Material for the task —
↓

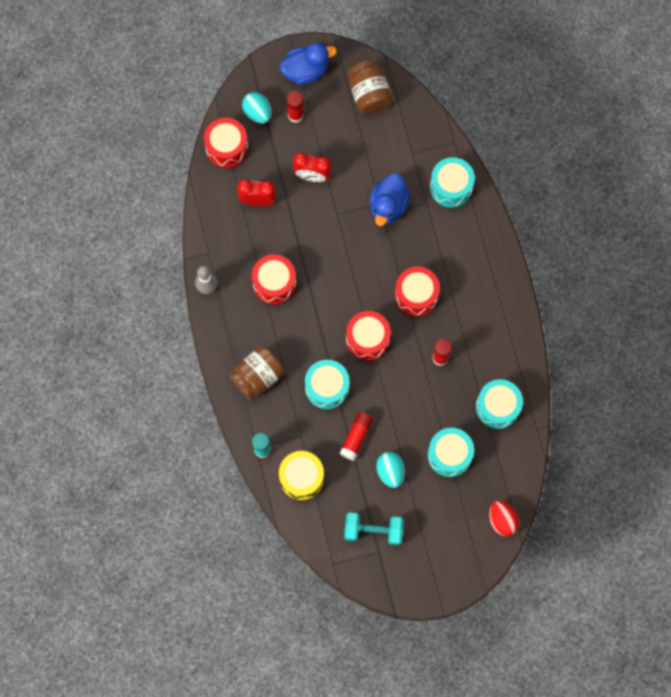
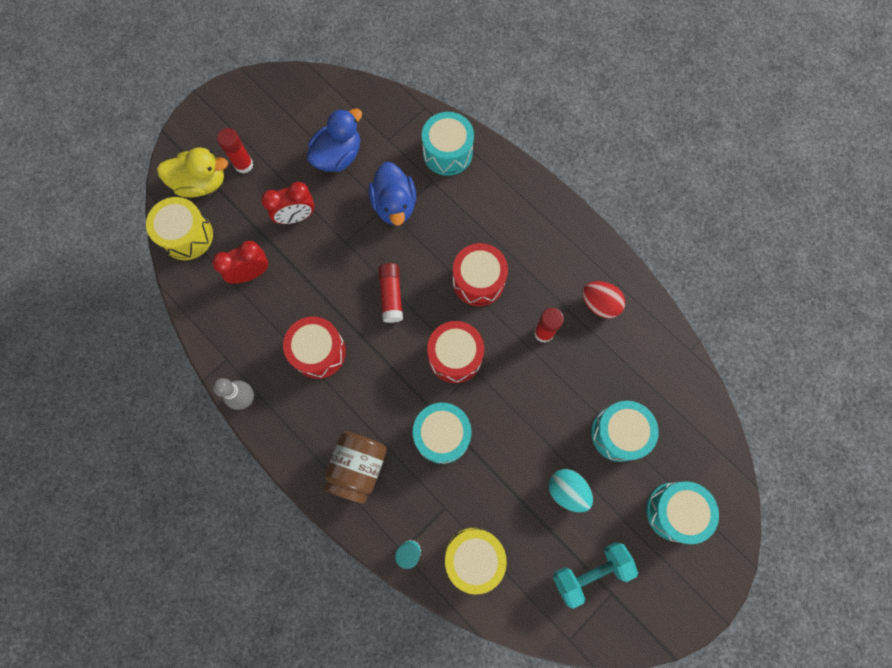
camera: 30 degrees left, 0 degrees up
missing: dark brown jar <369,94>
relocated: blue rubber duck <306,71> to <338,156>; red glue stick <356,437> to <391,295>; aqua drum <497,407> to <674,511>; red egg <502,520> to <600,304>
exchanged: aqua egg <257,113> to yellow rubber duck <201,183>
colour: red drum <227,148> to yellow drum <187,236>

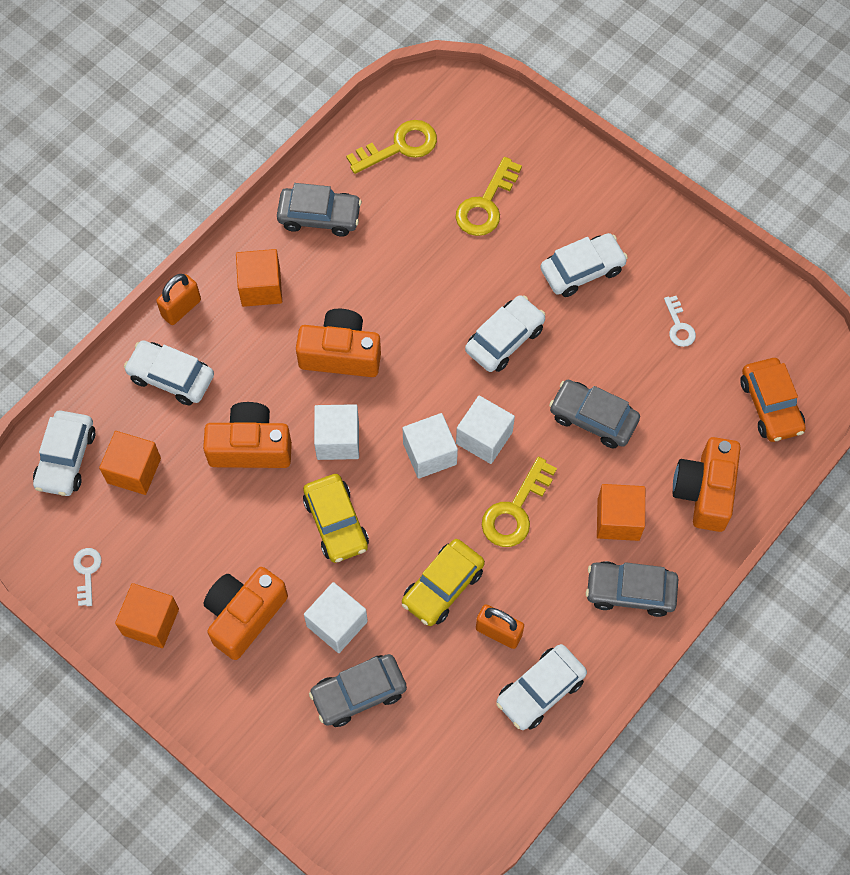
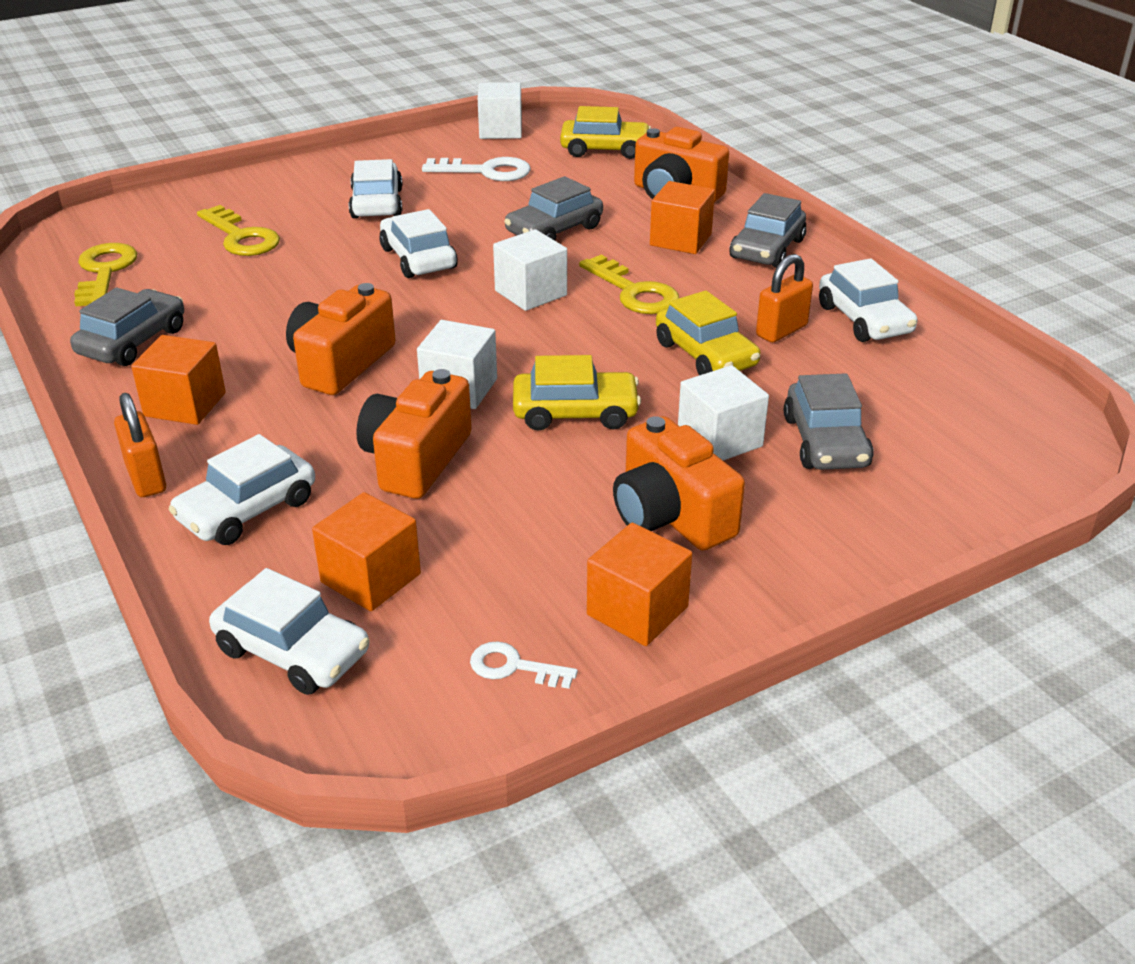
camera: 70 degrees left, 30 degrees down
relocated: pure white cube <429,453> to <500,130>
colour: bright orange toy car <770,405> to yellow toy car <605,149>
size: pure white latchkey <679,326> = <486,171> x1.73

↑

Exercise details — Output every record above exactly, leaving out the pictures.

Your solution —
camera: 30 degrees left, 0 degrees up
missing: dark brown jar <369,94>
relocated: blue rubber duck <306,71> to <338,156>; red glue stick <356,437> to <391,295>; aqua drum <497,407> to <674,511>; red egg <502,520> to <600,304>
exchanged: aqua egg <257,113> to yellow rubber duck <201,183>
colour: red drum <227,148> to yellow drum <187,236>

camera: 70 degrees left, 30 degrees down
relocated: pure white cube <429,453> to <500,130>
colour: bright orange toy car <770,405> to yellow toy car <605,149>
size: pure white latchkey <679,326> = <486,171> x1.73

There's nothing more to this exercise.